(Records drawn from a dataset)
^^^^^^^^

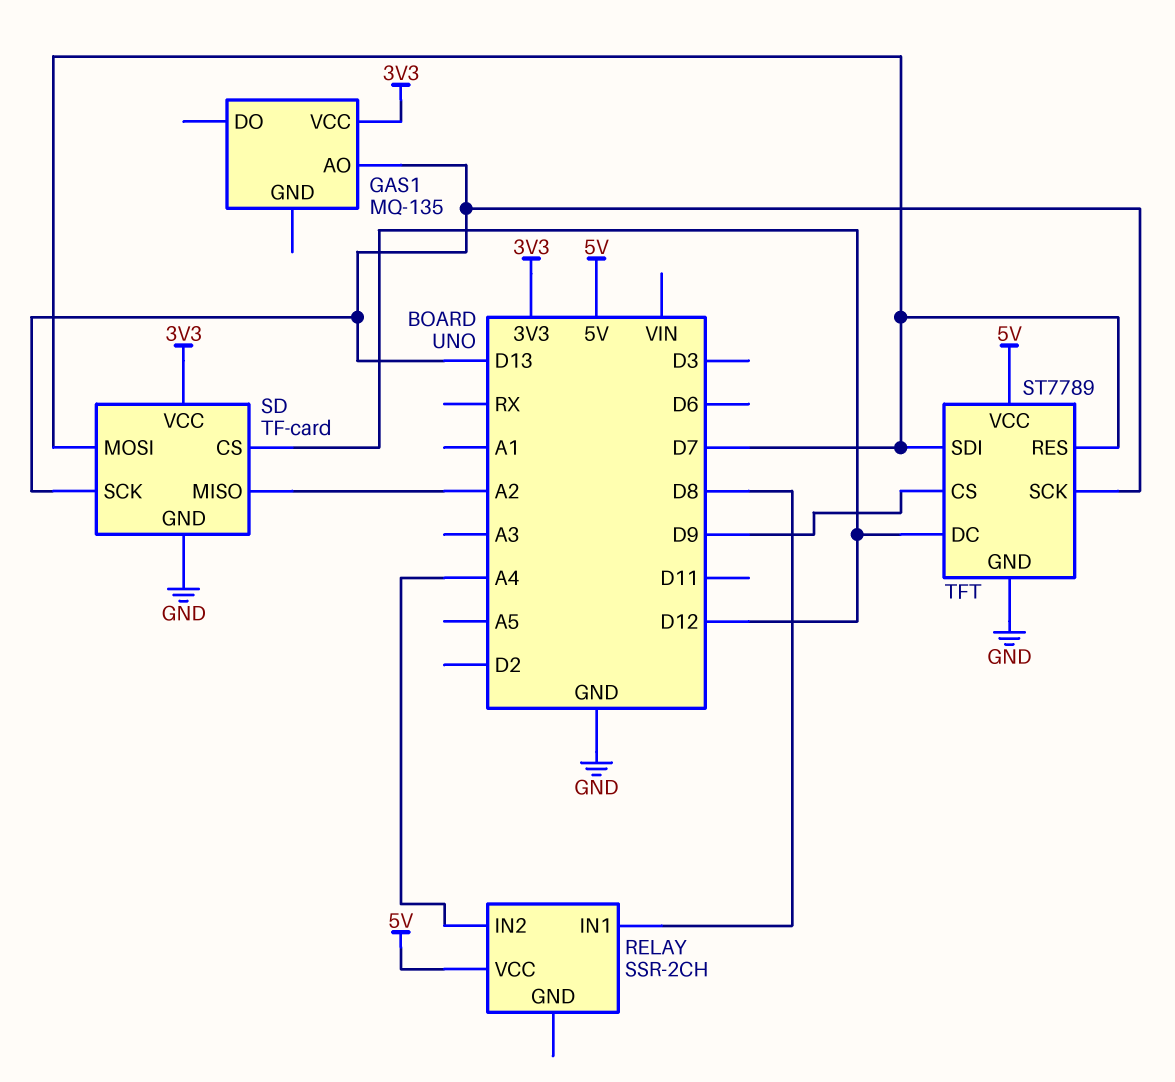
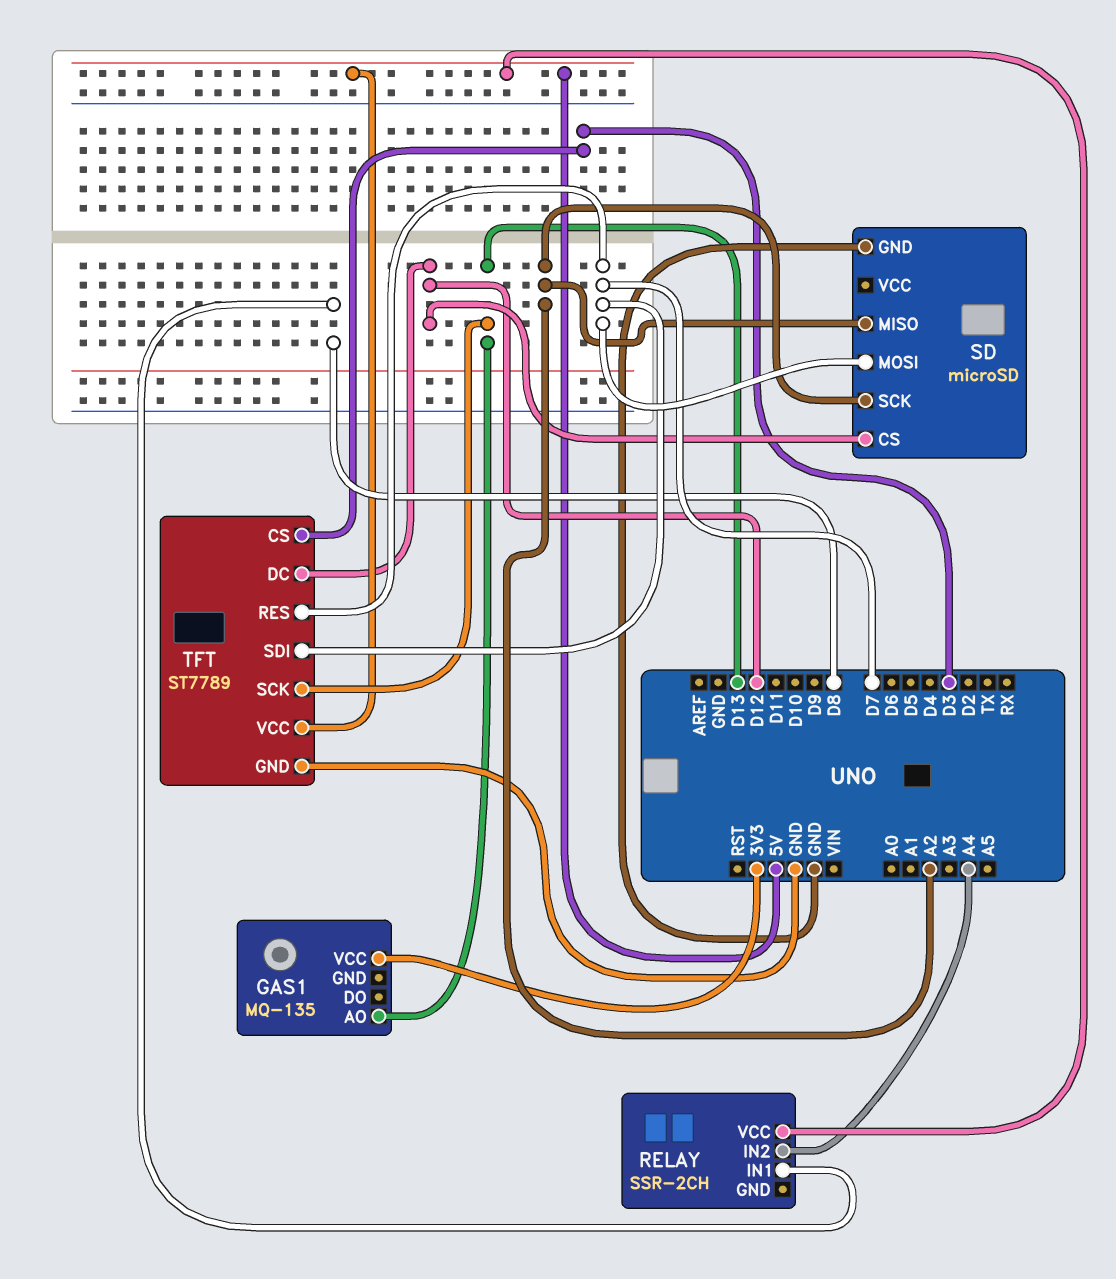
SD: TF-card -> microSD
SD pin SCK: D13 -> A2
SD pin VCC: 3V3 -> none
TFT pin CS: D9 -> D3

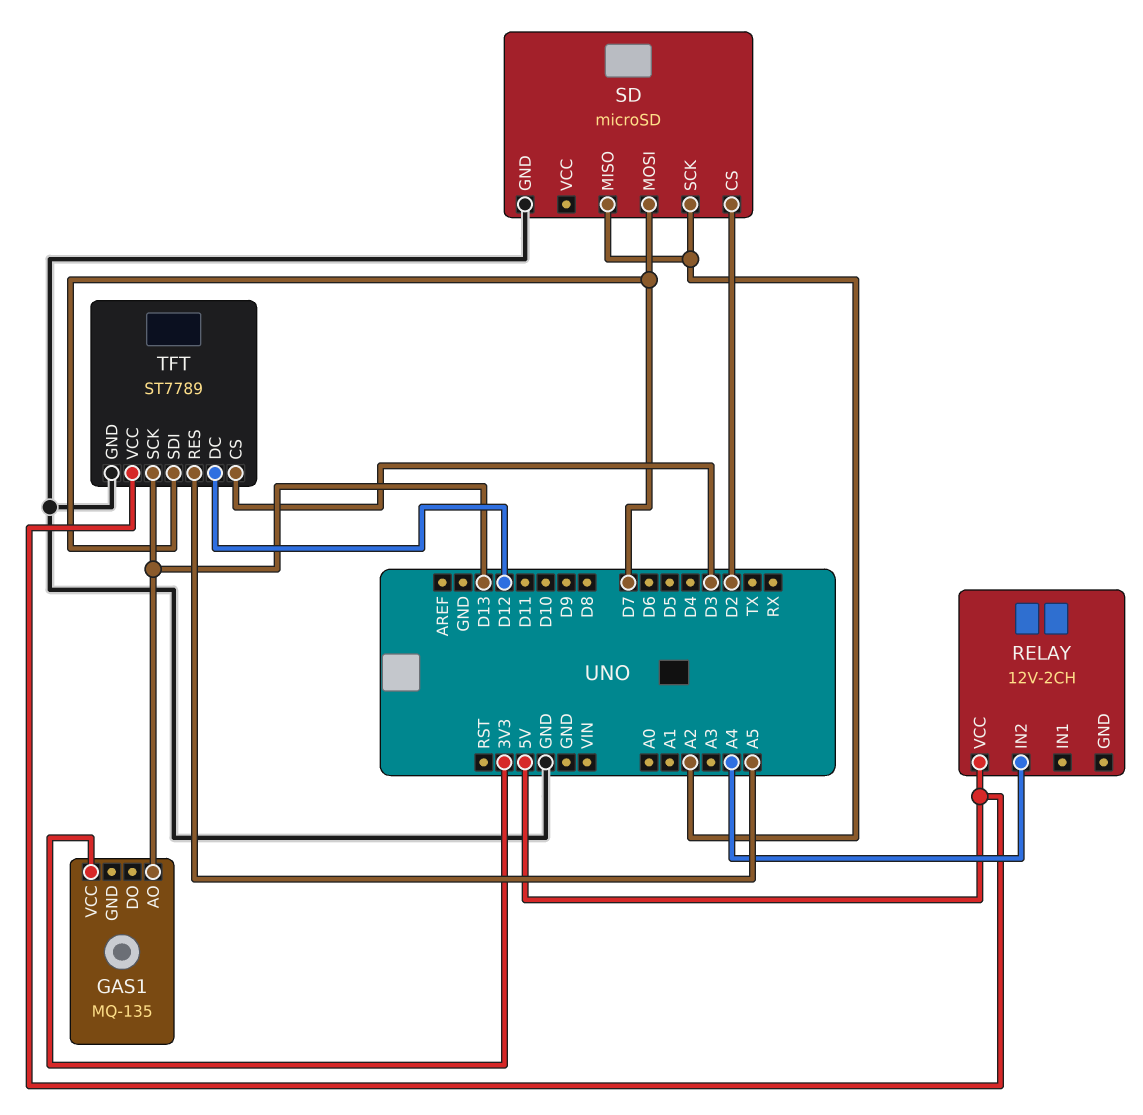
RELAY: SSR-2CH -> 12V-2CH
RELAY pin IN1: D8 -> none
SD pin CS: D12 -> D2
TFT pin RES: D7 -> A5

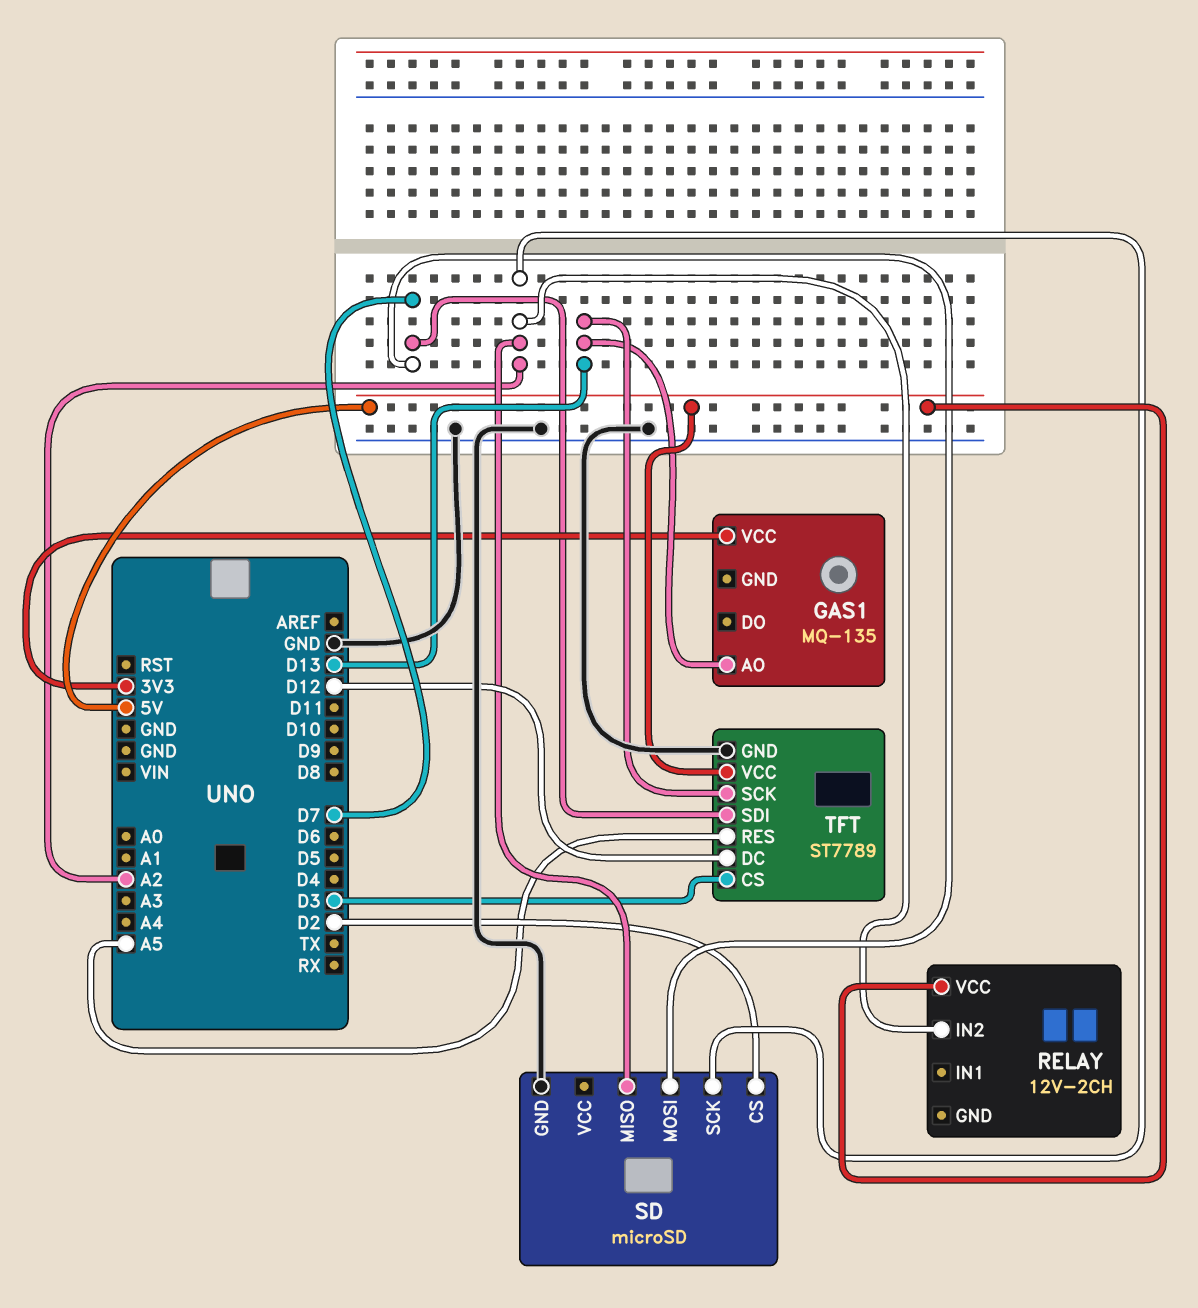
RELAY pin IN2: A4 -> A2

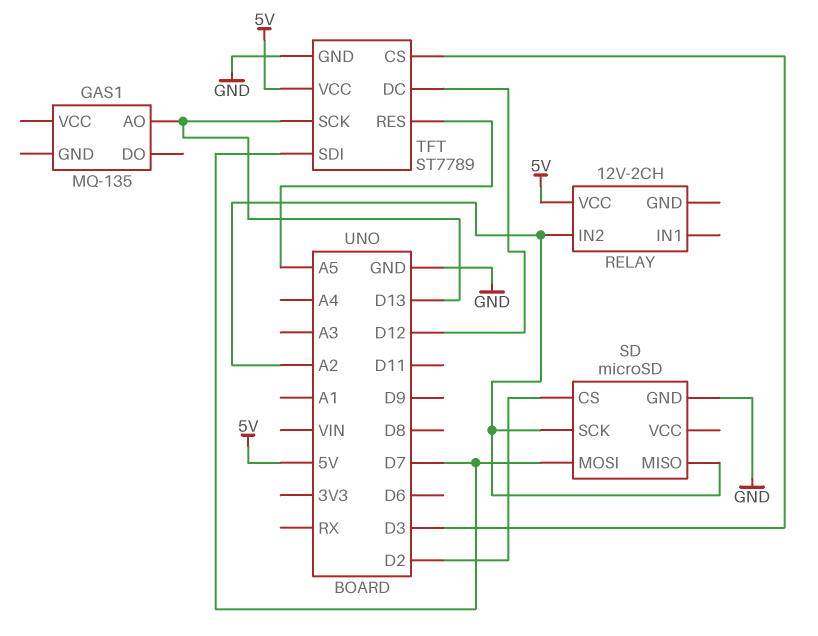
GAS1 pin VCC: 3V3 -> none

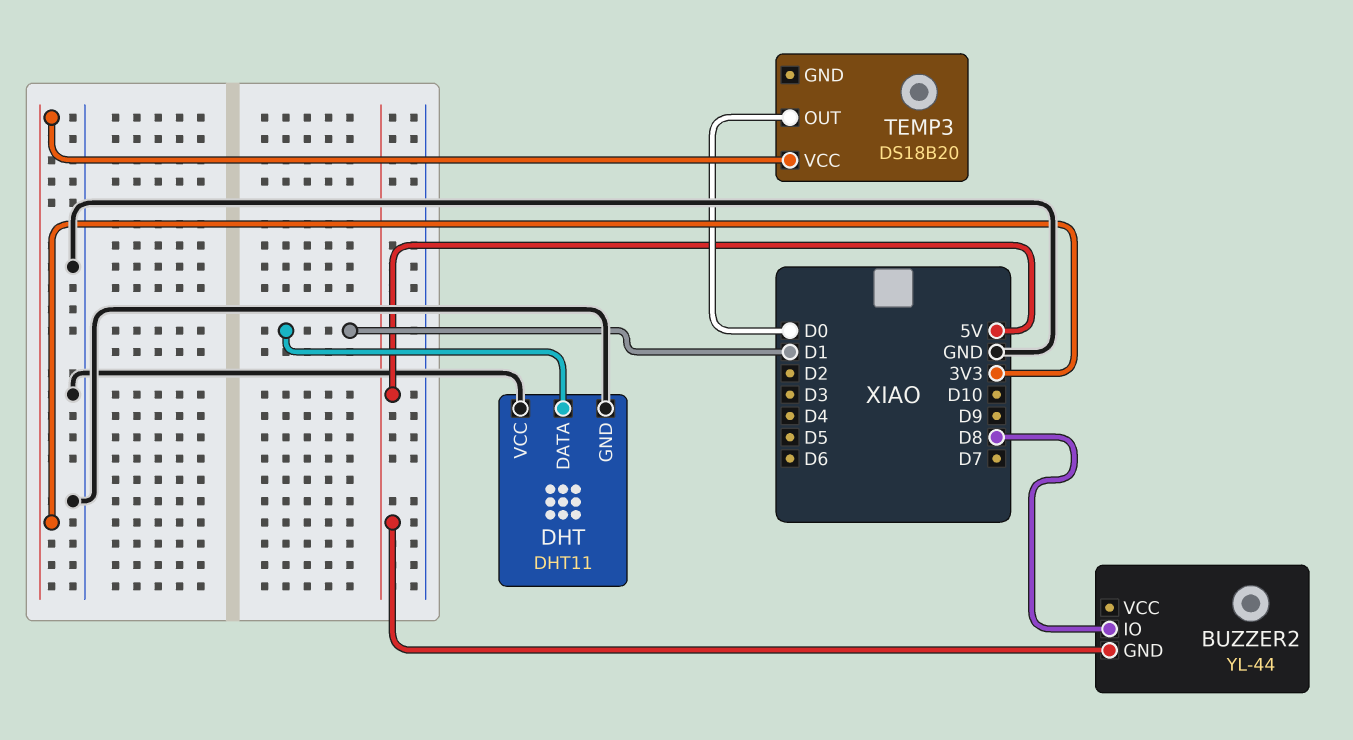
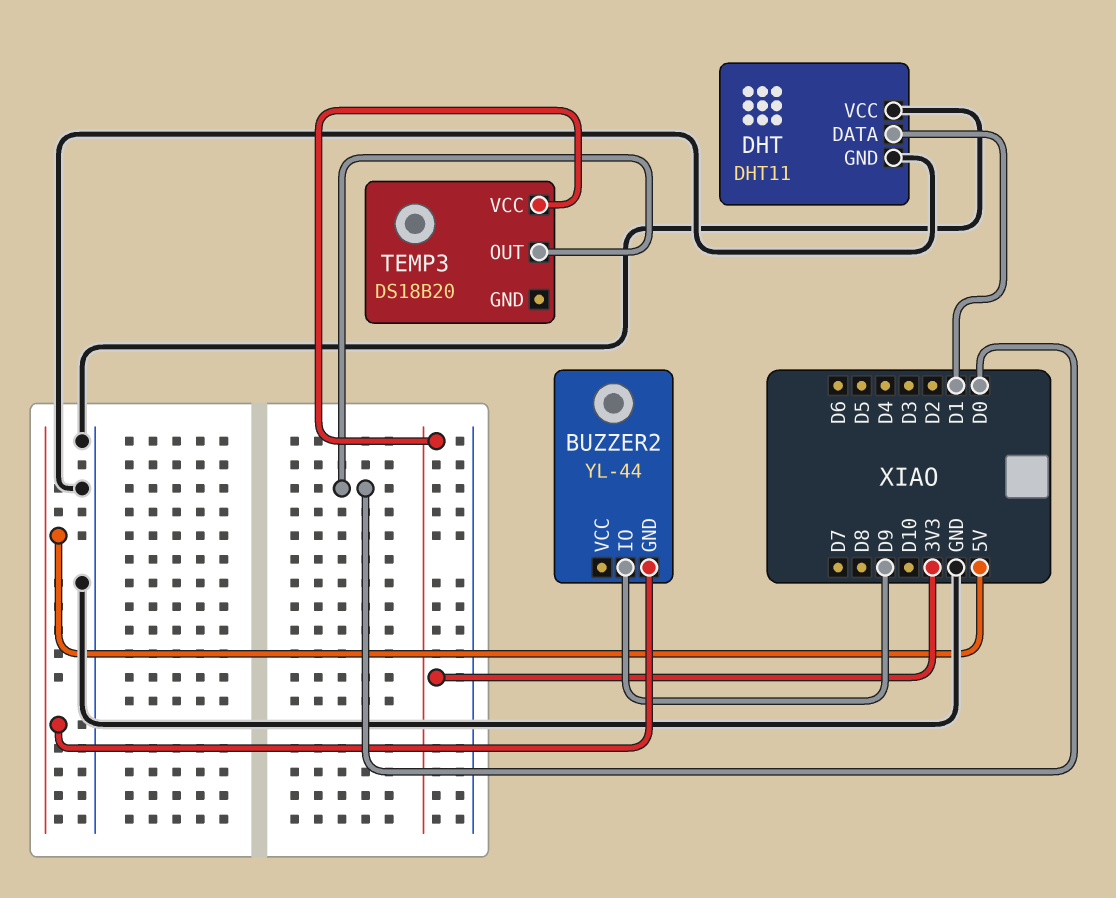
BUZZER2 pin IO: D8 -> D9

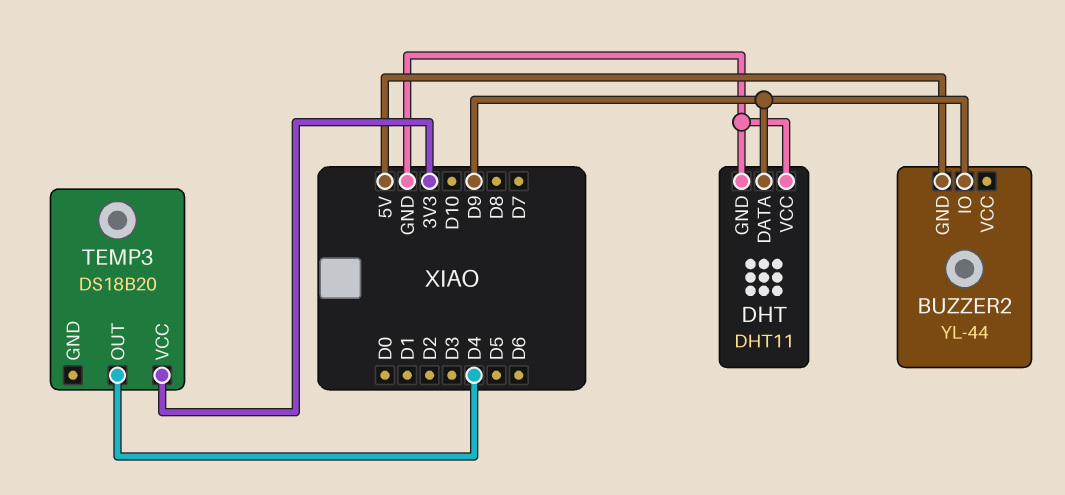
DHT pin DATA: D1 -> D9
TEMP3 pin OUT: D0 -> D4

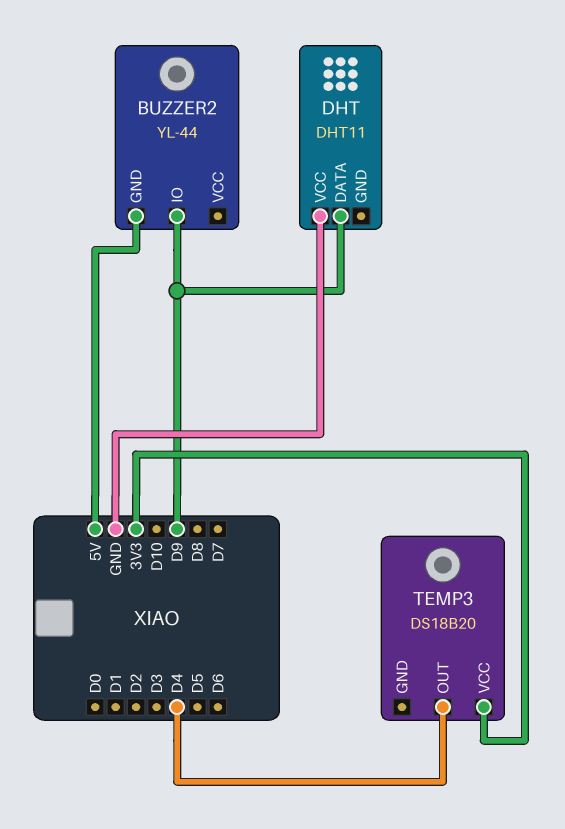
DHT pin GND: GND -> none

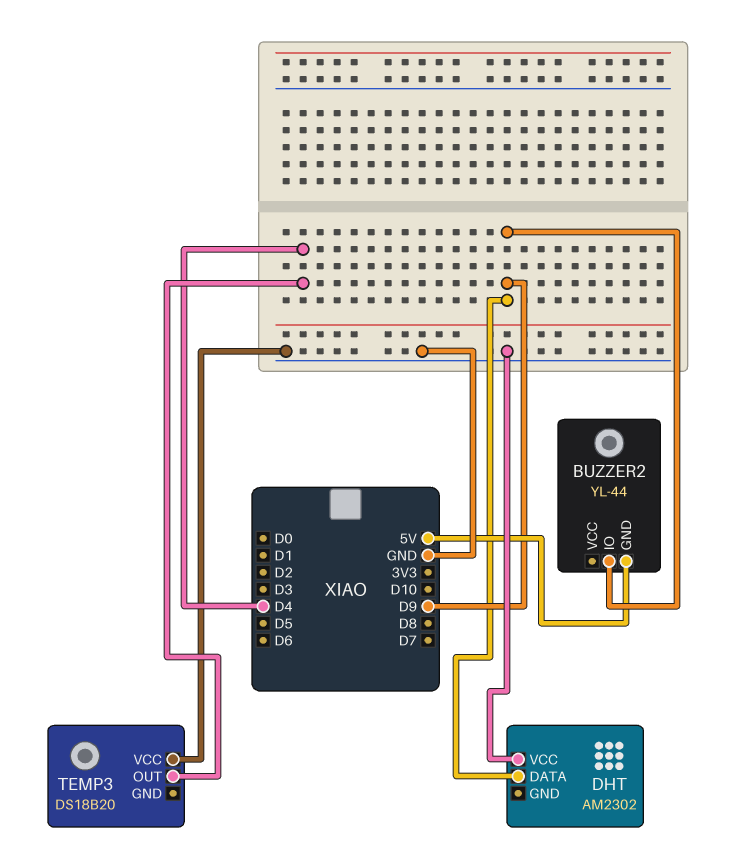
DHT: DHT11 -> AM2302
TEMP3 pin VCC: 3V3 -> GND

^^^^^^^^

**Exercise objective**. Transcribe the entries above exactly, from their first line through the line with "BUZZER2 pin IO: D8 -> D9", and omit all pictures.

**Solution to the exercise**.
SD: TF-card -> microSD
SD pin SCK: D13 -> A2
SD pin VCC: 3V3 -> none
TFT pin CS: D9 -> D3

RELAY: SSR-2CH -> 12V-2CH
RELAY pin IN1: D8 -> none
SD pin CS: D12 -> D2
TFT pin RES: D7 -> A5

RELAY pin IN2: A4 -> A2

GAS1 pin VCC: 3V3 -> none

BUZZER2 pin IO: D8 -> D9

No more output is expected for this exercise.